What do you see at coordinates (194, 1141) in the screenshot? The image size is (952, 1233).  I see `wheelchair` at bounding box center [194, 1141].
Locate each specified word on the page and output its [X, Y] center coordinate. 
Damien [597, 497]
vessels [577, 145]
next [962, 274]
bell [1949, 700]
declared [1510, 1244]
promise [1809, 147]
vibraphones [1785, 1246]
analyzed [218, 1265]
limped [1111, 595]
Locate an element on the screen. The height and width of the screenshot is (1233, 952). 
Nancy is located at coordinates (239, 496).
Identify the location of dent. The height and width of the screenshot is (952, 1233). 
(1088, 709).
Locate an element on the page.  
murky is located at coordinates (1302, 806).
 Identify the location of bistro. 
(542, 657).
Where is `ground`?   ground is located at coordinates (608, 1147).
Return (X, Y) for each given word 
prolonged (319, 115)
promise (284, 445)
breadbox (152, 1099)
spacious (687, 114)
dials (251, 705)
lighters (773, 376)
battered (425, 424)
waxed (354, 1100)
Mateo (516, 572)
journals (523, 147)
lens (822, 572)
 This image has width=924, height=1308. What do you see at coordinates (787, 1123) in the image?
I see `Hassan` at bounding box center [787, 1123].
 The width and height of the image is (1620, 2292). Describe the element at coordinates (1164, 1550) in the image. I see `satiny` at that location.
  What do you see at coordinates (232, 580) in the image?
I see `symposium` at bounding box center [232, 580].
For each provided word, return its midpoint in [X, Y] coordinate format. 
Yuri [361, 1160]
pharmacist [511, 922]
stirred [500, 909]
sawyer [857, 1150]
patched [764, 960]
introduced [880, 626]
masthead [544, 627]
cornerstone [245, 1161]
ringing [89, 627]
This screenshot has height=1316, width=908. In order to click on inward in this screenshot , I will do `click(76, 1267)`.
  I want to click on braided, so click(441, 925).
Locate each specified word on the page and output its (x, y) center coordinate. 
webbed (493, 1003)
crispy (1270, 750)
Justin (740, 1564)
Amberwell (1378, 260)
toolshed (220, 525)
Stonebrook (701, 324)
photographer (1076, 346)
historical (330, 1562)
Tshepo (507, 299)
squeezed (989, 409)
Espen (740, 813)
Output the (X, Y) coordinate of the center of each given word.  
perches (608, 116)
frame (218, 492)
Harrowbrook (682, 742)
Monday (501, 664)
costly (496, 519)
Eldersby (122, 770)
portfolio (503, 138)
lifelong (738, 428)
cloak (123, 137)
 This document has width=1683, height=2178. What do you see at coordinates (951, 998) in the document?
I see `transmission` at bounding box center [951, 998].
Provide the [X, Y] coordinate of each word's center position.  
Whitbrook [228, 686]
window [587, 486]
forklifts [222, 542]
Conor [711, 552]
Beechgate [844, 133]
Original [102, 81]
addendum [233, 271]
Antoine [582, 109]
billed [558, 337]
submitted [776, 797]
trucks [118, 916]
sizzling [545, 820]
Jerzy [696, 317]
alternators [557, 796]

* * * *

SET PROBLEM – Revise the material above so that each instance of "promise" becomes "pledge", with everything else left unchanged.

TASK ANSWER –
What do you see at coordinates (194, 1141) in the screenshot? The image size is (952, 1233).  I see `wheelchair` at bounding box center [194, 1141].
Locate each specified word on the page and output its [X, Y] center coordinate. 
Damien [597, 497]
vessels [577, 145]
next [962, 274]
bell [1949, 700]
declared [1510, 1244]
pledge [1809, 147]
vibraphones [1785, 1246]
analyzed [218, 1265]
limped [1111, 595]
Locate an element on the screen. The height and width of the screenshot is (1233, 952). 
Nancy is located at coordinates (239, 496).
Identify the location of dent. The height and width of the screenshot is (952, 1233). 
(1088, 709).
Locate an element on the page.  
murky is located at coordinates (1302, 806).
 Identify the location of bistro. 
(542, 657).
Where is `ground`?   ground is located at coordinates (608, 1147).
Return (X, Y) for each given word 
prolonged (319, 115)
pledge (284, 445)
breadbox (152, 1099)
spacious (687, 114)
dials (251, 705)
lighters (773, 376)
battered (425, 424)
waxed (354, 1100)
Mateo (516, 572)
journals (523, 147)
lens (822, 572)
 This image has width=924, height=1308. What do you see at coordinates (787, 1123) in the image?
I see `Hassan` at bounding box center [787, 1123].
 The width and height of the image is (1620, 2292). Describe the element at coordinates (1164, 1550) in the image. I see `satiny` at that location.
  What do you see at coordinates (232, 580) in the image?
I see `symposium` at bounding box center [232, 580].
For each provided word, return its midpoint in [X, Y] coordinate format. 
Yuri [361, 1160]
pharmacist [511, 922]
stirred [500, 909]
sawyer [857, 1150]
patched [764, 960]
introduced [880, 626]
masthead [544, 627]
cornerstone [245, 1161]
ringing [89, 627]
This screenshot has height=1316, width=908. In order to click on inward in this screenshot , I will do `click(76, 1267)`.
  I want to click on braided, so click(441, 925).
Locate each specified word on the page and output its (x, y) center coordinate. 
webbed (493, 1003)
crispy (1270, 750)
Justin (740, 1564)
Amberwell (1378, 260)
toolshed (220, 525)
Stonebrook (701, 324)
photographer (1076, 346)
historical (330, 1562)
Tshepo (507, 299)
squeezed (989, 409)
Espen (740, 813)
Output the (X, Y) coordinate of the center of each given word.  
perches (608, 116)
frame (218, 492)
Harrowbrook (682, 742)
Monday (501, 664)
costly (496, 519)
Eldersby (122, 770)
portfolio (503, 138)
lifelong (738, 428)
cloak (123, 137)
 This document has width=1683, height=2178. What do you see at coordinates (951, 998) in the document?
I see `transmission` at bounding box center [951, 998].
Provide the [X, Y] coordinate of each word's center position.  
Whitbrook [228, 686]
window [587, 486]
forklifts [222, 542]
Conor [711, 552]
Beechgate [844, 133]
Original [102, 81]
addendum [233, 271]
Antoine [582, 109]
billed [558, 337]
submitted [776, 797]
trucks [118, 916]
sizzling [545, 820]
Jerzy [696, 317]
alternators [557, 796]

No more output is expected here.